(Collection entries)

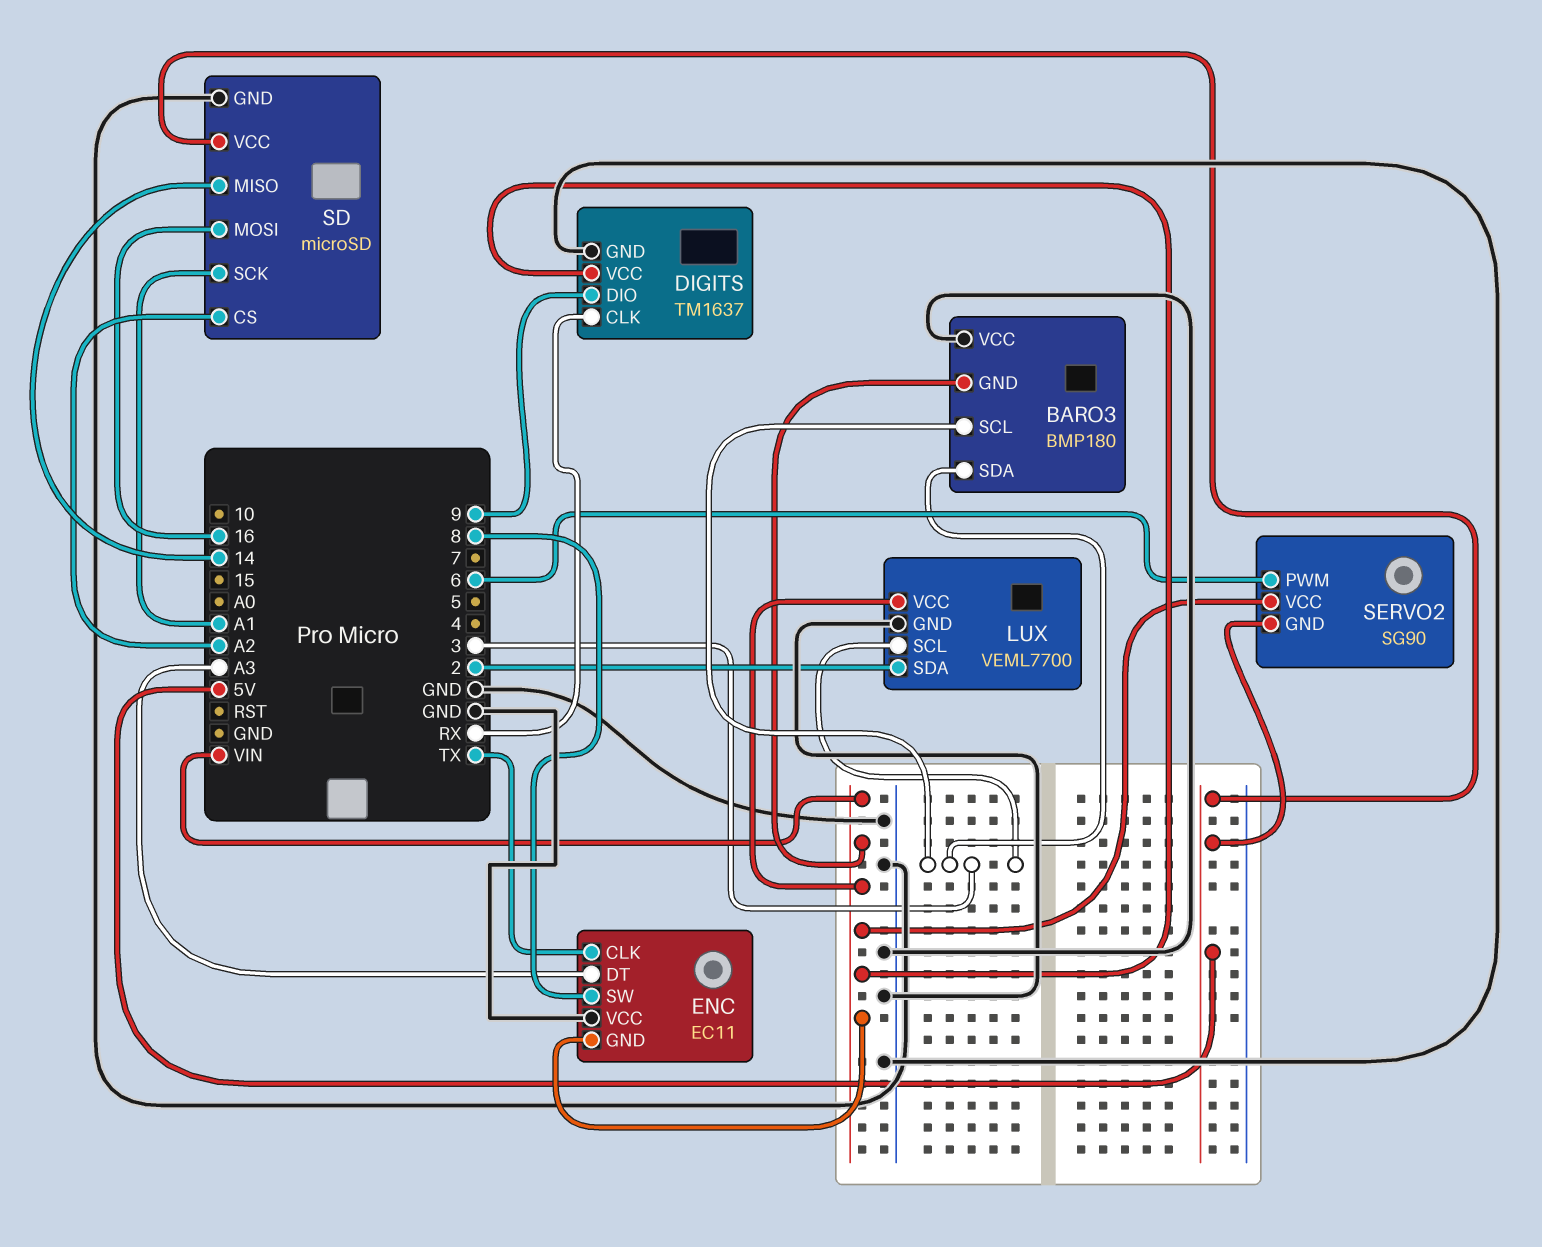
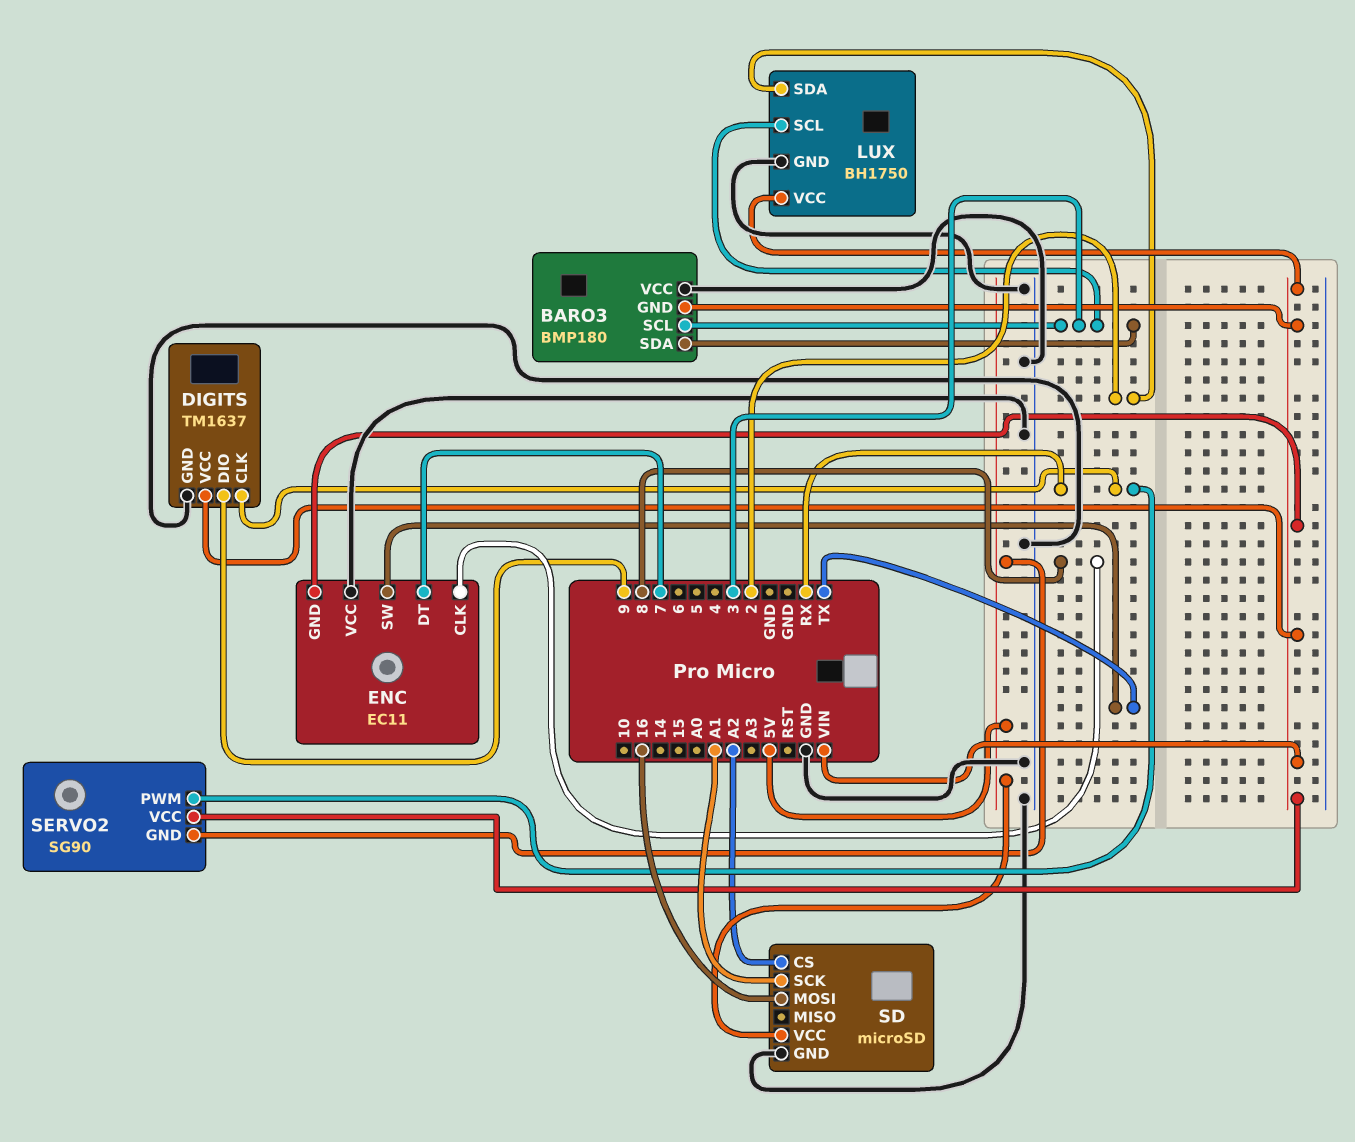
ENC pin CLK: TX -> 8
ENC pin DT: A3 -> 7
ENC pin SW: 8 -> TX
LUX: VEML7700 -> BH1750
SD pin MISO: 14 -> none
SERVO2 pin PWM: 6 -> RX

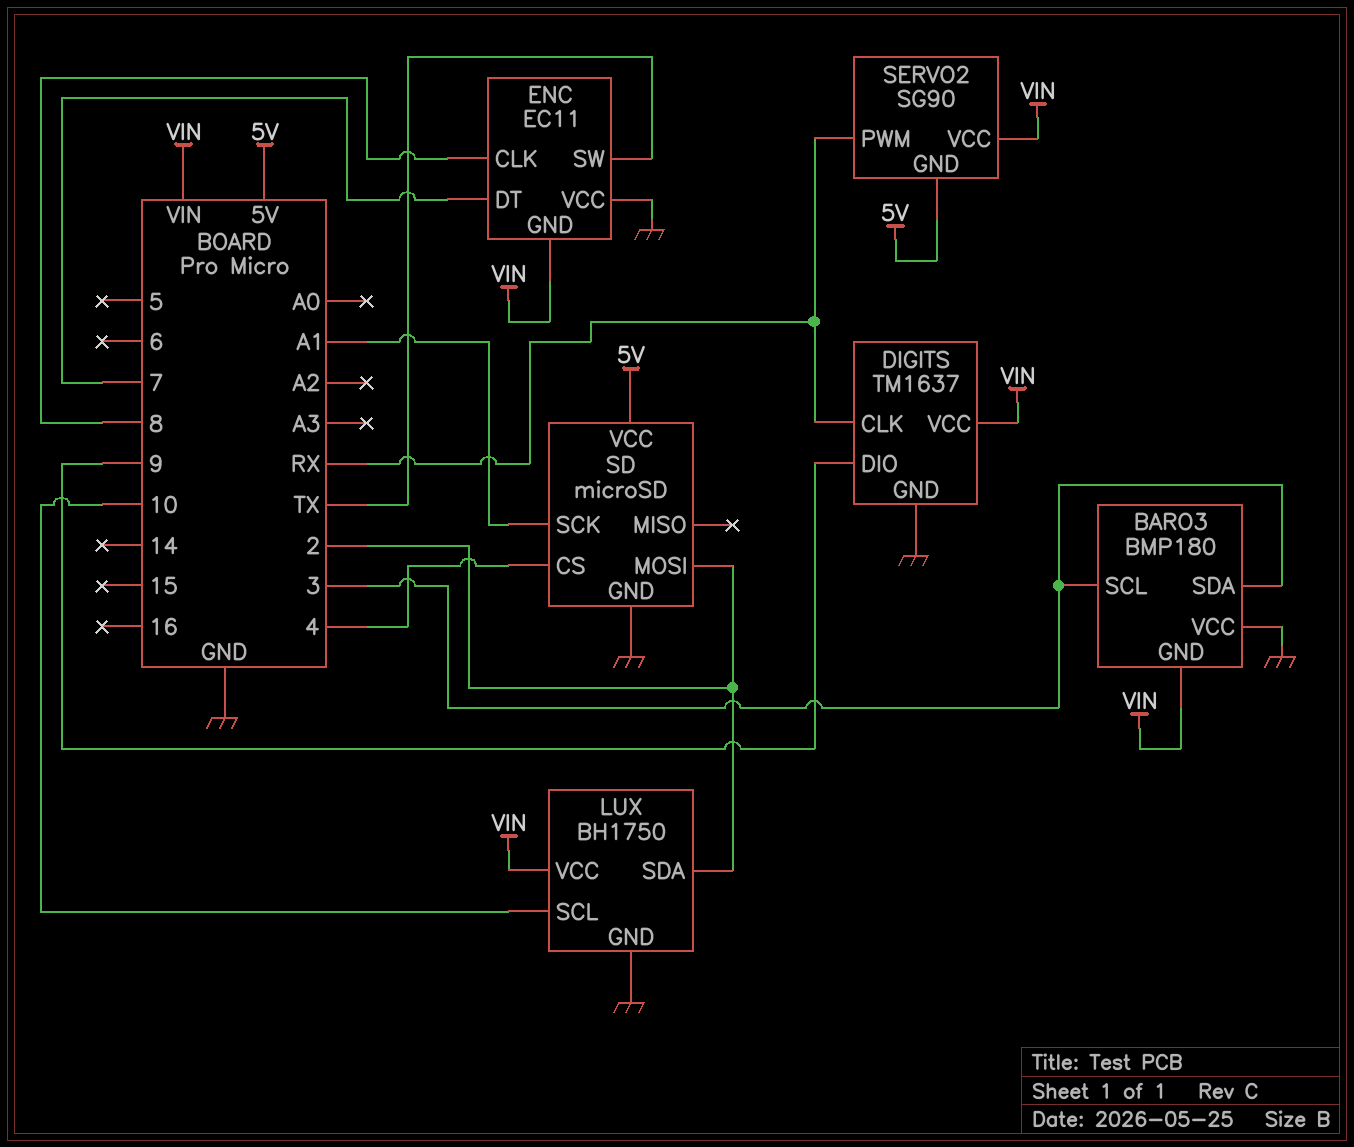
LUX pin SCL: 3 -> 10
SD pin CS: A2 -> 4
SD pin MOSI: 16 -> 2

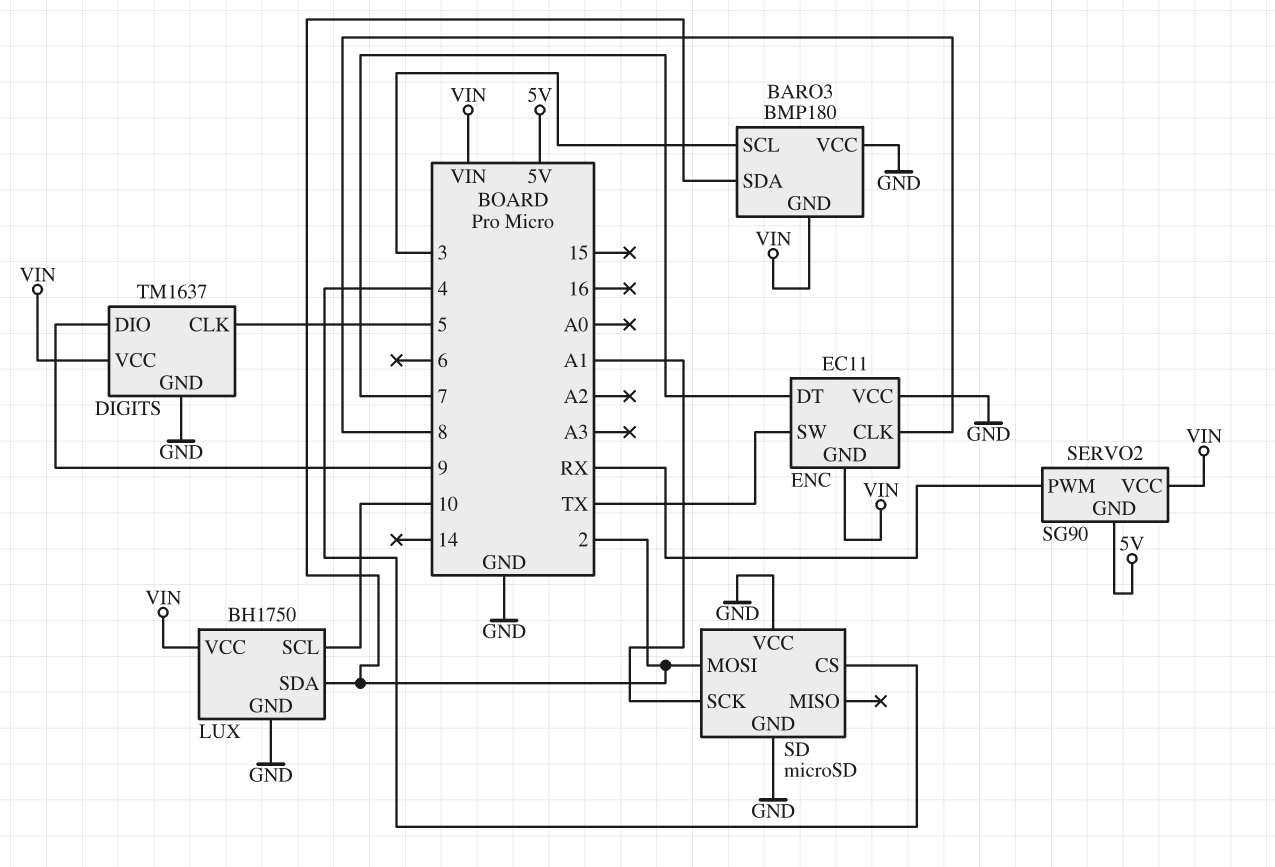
BARO3 pin SDA: 3 -> 2
DIGITS pin CLK: RX -> 5
SD pin VCC: 5V -> GND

§ **Exercise objective**: Set down word for word every line from the one containing "SD pin MOSI: 16 -> 2" through the last line of the records above, both ends included. Leave out the pictures.

§ **Task response**:
SD pin MOSI: 16 -> 2

BARO3 pin SDA: 3 -> 2
DIGITS pin CLK: RX -> 5
SD pin VCC: 5V -> GND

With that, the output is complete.